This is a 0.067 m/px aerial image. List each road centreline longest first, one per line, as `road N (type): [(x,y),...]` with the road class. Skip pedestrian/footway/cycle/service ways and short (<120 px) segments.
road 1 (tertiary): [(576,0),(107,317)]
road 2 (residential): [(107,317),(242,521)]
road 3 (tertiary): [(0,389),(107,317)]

* [TASK STATEMENT]:
All the data is to be copied over exactly as it stands.

* [ANSWER AREA]:
This is a 0.067 m/px aerial image. List each road centreline longest first, one per line, as `road N (type): [(x,y),...]` with the road class. Skip pedestrian/footway/cycle/service ways and short (<120 px) segments.
road 1 (tertiary): [(576,0),(107,317)]
road 2 (residential): [(107,317),(242,521)]
road 3 (tertiary): [(0,389),(107,317)]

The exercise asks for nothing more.